THE TASK
Your output should be the line with "(388, 290) = (266, 397): turquoise" and all following lines of the data below, through the end, repeated exactly.

DATA EXCERPT
==================================================

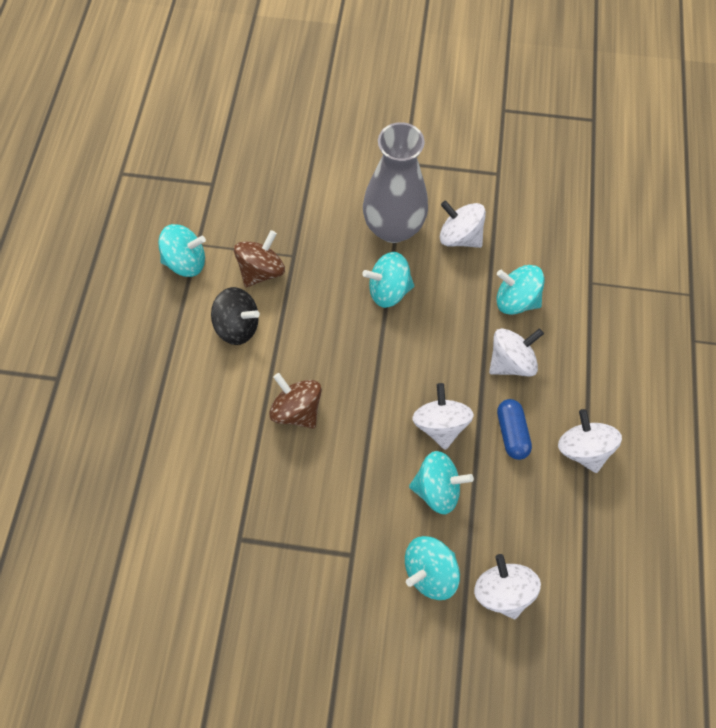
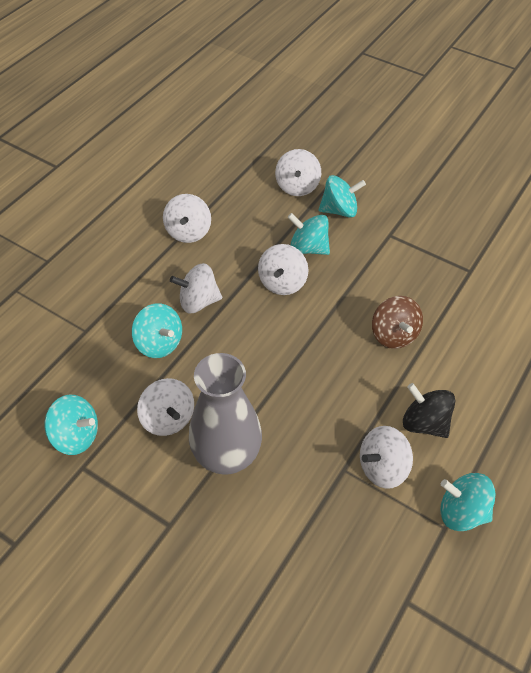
camera: 155 degrees left, 15 degrees down
(262, 270) = (382, 467): brown spinning top -> white spinning top
(388, 290) = (266, 397): turquoise spinning top -> turquoise spinning top (76, 436)
(511, 432) = (232, 258): blue capsule -> none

==================================================

WORKED SOLUTION
(388, 290) = (266, 397): turquoise spinning top -> turquoise spinning top (76, 436)
(511, 432) = (232, 258): blue capsule -> none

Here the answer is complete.